_Aim_. Shift every coordinate in the answers by -110 and give the lines again, requests included, from the line containing "Return [x, y] for each given word" down to the line containing "gooey [776, 88]", both included. Leave the pictures out.

_Task inputs_.
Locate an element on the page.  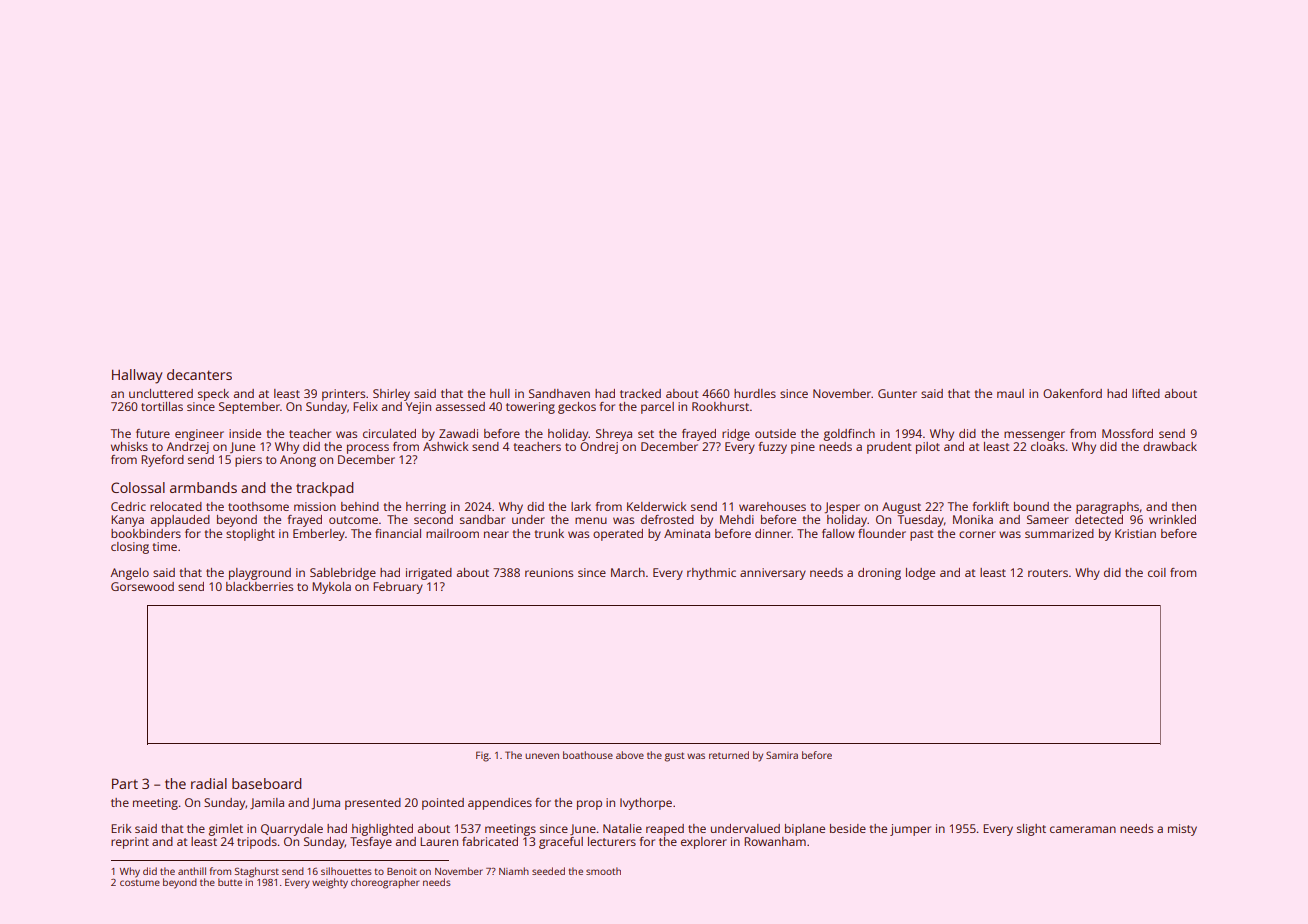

---

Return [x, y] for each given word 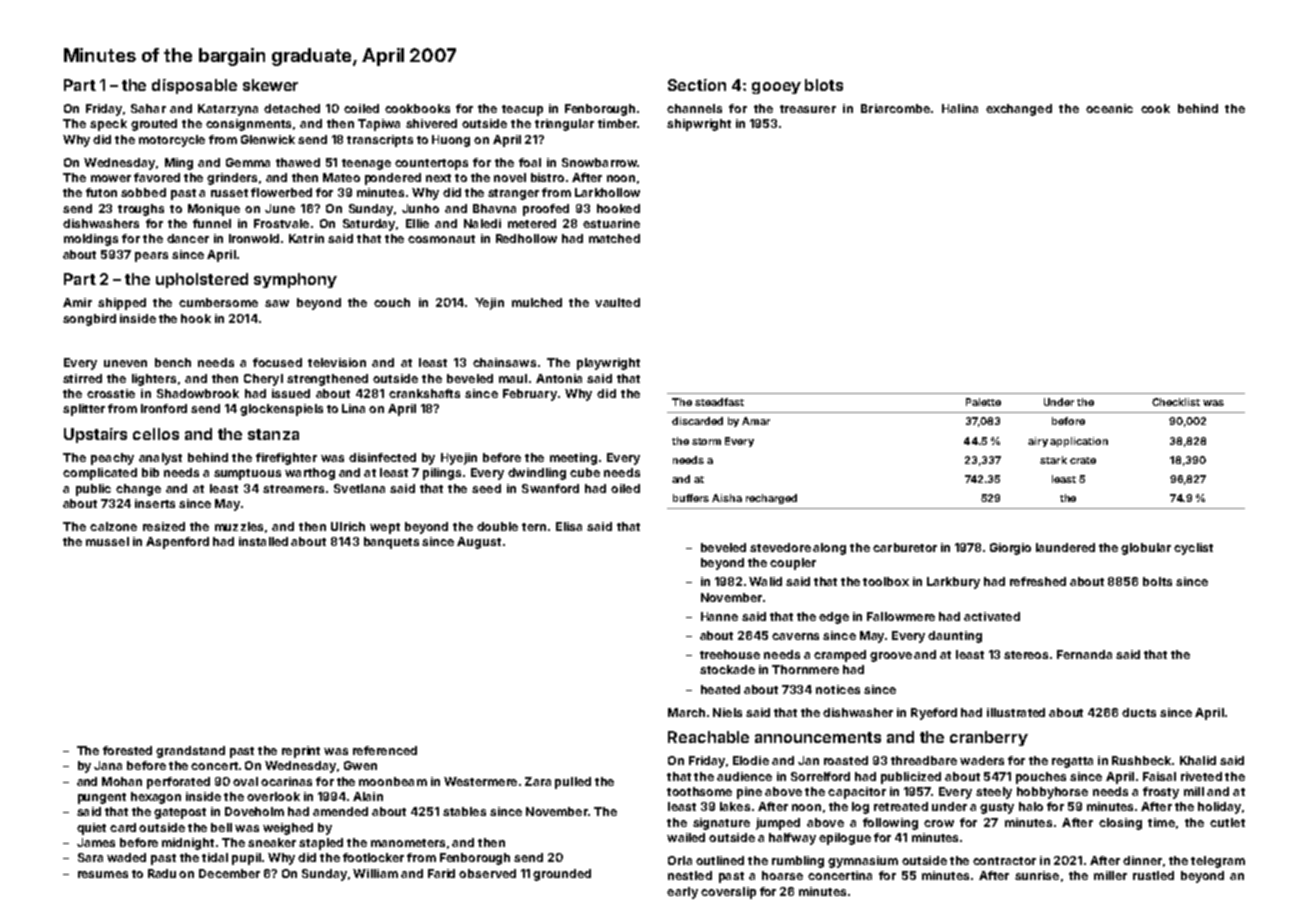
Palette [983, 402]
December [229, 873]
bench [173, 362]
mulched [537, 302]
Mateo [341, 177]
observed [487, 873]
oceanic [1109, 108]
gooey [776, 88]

_Final result_.
Return [x, y] for each given word 
Palette [873, 292]
December [119, 763]
bench [63, 252]
mulched [427, 192]
Mateo [231, 67]
observed [377, 763]
oceanic [999, -2]
gooey [666, -22]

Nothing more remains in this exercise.